> [Challenge] Copy out the rows word for word, from the start of the rows through the line that contains "Source: [664, 699]", with that line included.

Word and element pointing entries
··········
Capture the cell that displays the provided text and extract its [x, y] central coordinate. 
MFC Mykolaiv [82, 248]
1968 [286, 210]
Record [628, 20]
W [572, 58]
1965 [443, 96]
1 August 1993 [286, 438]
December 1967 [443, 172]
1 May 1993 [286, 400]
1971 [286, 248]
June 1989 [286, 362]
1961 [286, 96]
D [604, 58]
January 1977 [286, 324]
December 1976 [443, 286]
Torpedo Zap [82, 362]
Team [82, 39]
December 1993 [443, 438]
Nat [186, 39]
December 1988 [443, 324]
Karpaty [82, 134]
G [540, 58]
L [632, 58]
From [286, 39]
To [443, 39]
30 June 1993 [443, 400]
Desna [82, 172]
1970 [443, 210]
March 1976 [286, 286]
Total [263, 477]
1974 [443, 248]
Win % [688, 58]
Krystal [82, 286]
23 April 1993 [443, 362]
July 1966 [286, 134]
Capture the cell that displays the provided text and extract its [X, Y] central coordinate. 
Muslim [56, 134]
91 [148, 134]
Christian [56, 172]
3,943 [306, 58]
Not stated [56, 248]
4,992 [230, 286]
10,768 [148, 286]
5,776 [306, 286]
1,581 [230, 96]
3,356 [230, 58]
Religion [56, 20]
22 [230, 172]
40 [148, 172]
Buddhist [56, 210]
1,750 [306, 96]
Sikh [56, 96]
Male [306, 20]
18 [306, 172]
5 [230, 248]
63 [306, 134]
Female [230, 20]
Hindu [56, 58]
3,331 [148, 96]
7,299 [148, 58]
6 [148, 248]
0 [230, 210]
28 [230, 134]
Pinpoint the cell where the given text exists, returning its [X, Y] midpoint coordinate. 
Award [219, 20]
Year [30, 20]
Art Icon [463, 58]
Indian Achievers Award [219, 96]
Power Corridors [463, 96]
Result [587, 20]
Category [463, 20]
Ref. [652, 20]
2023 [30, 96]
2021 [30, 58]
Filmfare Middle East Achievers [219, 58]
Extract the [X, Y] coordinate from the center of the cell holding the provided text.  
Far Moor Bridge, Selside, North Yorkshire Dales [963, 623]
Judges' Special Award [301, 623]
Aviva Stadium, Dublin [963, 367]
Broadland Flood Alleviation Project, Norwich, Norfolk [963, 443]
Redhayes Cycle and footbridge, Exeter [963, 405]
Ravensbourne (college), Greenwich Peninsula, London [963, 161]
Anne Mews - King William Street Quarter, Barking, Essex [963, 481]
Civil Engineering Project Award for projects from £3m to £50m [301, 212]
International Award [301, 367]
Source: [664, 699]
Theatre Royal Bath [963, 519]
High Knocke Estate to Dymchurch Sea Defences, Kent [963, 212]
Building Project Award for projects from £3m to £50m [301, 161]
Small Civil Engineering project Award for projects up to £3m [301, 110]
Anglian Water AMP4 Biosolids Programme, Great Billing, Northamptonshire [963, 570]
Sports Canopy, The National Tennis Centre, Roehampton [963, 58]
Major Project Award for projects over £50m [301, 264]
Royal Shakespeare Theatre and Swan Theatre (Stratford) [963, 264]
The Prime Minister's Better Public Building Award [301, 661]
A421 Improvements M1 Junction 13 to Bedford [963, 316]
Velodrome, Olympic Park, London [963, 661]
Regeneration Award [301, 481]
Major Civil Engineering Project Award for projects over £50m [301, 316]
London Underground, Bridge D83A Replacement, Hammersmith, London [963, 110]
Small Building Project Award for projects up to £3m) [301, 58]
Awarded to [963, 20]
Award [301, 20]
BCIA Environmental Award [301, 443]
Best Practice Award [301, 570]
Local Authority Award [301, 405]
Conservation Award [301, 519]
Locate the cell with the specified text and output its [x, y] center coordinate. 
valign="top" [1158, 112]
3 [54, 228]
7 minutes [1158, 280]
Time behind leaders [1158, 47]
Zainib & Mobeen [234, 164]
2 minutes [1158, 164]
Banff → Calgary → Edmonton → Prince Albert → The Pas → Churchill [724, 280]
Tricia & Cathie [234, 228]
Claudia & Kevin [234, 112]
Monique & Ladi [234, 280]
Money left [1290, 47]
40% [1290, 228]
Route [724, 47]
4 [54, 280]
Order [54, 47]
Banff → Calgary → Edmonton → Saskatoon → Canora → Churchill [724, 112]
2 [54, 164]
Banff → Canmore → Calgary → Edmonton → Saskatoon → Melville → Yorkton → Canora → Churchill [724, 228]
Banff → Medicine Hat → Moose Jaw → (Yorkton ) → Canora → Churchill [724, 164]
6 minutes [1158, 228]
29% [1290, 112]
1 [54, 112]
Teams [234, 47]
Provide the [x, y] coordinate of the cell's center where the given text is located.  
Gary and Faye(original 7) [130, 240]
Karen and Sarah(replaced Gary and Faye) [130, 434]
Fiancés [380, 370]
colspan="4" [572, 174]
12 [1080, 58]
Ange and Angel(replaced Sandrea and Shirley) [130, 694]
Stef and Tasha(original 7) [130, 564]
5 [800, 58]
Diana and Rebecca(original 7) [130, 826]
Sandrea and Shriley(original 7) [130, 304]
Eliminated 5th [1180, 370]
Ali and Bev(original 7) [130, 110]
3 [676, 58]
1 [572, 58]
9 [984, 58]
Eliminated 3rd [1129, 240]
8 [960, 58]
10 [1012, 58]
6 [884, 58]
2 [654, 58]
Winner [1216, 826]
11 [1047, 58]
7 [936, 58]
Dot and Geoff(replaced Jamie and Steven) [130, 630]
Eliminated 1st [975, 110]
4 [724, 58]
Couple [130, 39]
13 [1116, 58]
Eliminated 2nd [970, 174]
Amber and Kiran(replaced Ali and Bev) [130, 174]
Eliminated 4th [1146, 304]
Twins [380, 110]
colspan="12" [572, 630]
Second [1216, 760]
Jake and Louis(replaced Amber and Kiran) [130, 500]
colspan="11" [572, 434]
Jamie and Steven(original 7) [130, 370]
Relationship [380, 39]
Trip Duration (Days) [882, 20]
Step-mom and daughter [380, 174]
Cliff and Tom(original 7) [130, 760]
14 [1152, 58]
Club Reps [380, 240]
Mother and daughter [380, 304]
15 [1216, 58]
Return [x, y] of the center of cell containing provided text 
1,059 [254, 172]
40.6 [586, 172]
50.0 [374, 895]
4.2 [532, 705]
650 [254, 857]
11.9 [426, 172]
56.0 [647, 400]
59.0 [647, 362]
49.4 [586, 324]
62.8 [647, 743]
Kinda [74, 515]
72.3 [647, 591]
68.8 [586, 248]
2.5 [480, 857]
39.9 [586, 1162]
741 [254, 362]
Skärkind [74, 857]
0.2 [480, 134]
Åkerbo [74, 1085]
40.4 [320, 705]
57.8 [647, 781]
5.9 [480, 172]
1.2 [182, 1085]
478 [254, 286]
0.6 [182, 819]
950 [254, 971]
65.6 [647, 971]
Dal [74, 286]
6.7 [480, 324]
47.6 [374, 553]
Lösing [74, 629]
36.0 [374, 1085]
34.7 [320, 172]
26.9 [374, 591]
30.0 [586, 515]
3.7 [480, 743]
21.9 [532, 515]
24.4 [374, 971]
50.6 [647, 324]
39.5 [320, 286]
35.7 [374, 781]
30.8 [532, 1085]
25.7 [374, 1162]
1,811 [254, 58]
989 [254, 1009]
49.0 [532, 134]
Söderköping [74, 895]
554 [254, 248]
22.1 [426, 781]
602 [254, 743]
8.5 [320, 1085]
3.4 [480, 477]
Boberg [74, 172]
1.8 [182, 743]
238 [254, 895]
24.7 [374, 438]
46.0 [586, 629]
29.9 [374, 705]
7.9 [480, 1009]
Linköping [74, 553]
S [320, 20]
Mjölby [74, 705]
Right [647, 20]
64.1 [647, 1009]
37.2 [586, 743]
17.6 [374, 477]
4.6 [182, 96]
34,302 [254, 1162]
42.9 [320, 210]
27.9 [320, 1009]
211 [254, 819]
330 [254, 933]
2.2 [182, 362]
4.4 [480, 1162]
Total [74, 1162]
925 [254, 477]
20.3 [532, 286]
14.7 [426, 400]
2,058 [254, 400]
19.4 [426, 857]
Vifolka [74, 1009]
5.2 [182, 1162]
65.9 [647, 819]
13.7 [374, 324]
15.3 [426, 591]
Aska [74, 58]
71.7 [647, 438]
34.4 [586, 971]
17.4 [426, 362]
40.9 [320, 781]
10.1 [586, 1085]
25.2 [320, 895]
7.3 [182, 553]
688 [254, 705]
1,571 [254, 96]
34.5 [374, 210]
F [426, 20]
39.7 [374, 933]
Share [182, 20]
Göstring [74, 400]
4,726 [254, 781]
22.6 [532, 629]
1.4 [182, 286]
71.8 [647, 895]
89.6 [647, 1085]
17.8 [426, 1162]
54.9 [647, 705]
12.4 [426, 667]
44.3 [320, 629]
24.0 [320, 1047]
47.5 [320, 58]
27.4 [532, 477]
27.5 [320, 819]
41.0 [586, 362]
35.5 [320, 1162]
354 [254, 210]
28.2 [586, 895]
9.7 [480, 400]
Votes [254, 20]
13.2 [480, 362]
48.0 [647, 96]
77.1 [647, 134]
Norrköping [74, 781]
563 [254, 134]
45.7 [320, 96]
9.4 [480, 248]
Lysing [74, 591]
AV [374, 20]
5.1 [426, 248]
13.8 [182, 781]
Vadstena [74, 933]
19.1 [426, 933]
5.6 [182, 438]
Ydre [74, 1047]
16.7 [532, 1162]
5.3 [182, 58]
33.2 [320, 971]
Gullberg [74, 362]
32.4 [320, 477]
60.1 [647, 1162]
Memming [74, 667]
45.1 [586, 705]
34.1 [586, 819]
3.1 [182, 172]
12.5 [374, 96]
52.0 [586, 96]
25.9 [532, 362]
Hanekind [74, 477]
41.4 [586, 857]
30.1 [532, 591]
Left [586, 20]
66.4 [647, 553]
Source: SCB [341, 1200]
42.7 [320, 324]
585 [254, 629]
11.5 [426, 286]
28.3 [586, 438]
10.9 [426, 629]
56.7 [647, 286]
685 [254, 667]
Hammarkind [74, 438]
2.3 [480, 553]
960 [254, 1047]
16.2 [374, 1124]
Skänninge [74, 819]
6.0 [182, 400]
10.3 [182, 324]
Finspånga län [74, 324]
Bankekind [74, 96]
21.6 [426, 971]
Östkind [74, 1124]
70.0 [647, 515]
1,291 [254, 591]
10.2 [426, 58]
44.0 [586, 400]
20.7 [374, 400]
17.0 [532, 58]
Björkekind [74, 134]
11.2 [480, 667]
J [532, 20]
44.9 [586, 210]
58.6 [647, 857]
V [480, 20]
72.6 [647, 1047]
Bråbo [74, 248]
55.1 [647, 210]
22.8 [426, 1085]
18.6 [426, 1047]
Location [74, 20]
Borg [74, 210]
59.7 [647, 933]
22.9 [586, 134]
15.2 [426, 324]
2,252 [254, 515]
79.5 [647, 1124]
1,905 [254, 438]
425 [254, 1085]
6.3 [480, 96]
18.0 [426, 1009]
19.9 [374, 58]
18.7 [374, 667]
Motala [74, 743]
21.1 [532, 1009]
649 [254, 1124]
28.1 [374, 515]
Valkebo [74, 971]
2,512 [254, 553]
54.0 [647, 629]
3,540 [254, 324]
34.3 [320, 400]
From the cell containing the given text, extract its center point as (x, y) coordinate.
··········
> [Finished task]
Capture the cell that displays the provided text and extract its [x, y] central coordinate. 
MFC Mykolaiv [82, 248]
1968 [286, 210]
Record [628, 20]
W [572, 58]
1965 [443, 96]
1 August 1993 [286, 438]
December 1967 [443, 172]
1 May 1993 [286, 400]
1971 [286, 248]
June 1989 [286, 362]
1961 [286, 96]
D [604, 58]
January 1977 [286, 324]
December 1976 [443, 286]
Torpedo Zap [82, 362]
Team [82, 39]
December 1993 [443, 438]
Nat [186, 39]
December 1988 [443, 324]
Karpaty [82, 134]
G [540, 58]
L [632, 58]
From [286, 39]
To [443, 39]
30 June 1993 [443, 400]
Desna [82, 172]
1970 [443, 210]
March 1976 [286, 286]
Total [263, 477]
1974 [443, 248]
Win % [688, 58]
Krystal [82, 286]
23 April 1993 [443, 362]
July 1966 [286, 134]
Capture the cell that displays the provided text and extract its [X, Y] central coordinate. 
Muslim [56, 134]
91 [148, 134]
Christian [56, 172]
3,943 [306, 58]
Not stated [56, 248]
4,992 [230, 286]
10,768 [148, 286]
5,776 [306, 286]
1,581 [230, 96]
3,356 [230, 58]
Religion [56, 20]
22 [230, 172]
40 [148, 172]
Buddhist [56, 210]
1,750 [306, 96]
Sikh [56, 96]
Male [306, 20]
18 [306, 172]
5 [230, 248]
63 [306, 134]
Female [230, 20]
Hindu [56, 58]
3,331 [148, 96]
7,299 [148, 58]
6 [148, 248]
0 [230, 210]
28 [230, 134]
Pinpoint the cell where the given text exists, returning its [X, Y] midpoint coordinate. 
Award [219, 20]
Year [30, 20]
Art Icon [463, 58]
Indian Achievers Award [219, 96]
Power Corridors [463, 96]
Result [587, 20]
Category [463, 20]
Ref. [652, 20]
2023 [30, 96]
2021 [30, 58]
Filmfare Middle East Achievers [219, 58]
Extract the [X, Y] coordinate from the center of the cell holding the provided text.  
Far Moor Bridge, Selside, North Yorkshire Dales [963, 623]
Judges' Special Award [301, 623]
Aviva Stadium, Dublin [963, 367]
Broadland Flood Alleviation Project, Norwich, Norfolk [963, 443]
Redhayes Cycle and footbridge, Exeter [963, 405]
Ravensbourne (college), Greenwich Peninsula, London [963, 161]
Anne Mews - King William Street Quarter, Barking, Essex [963, 481]
Civil Engineering Project Award for projects from £3m to £50m [301, 212]
International Award [301, 367]
Source: [664, 699]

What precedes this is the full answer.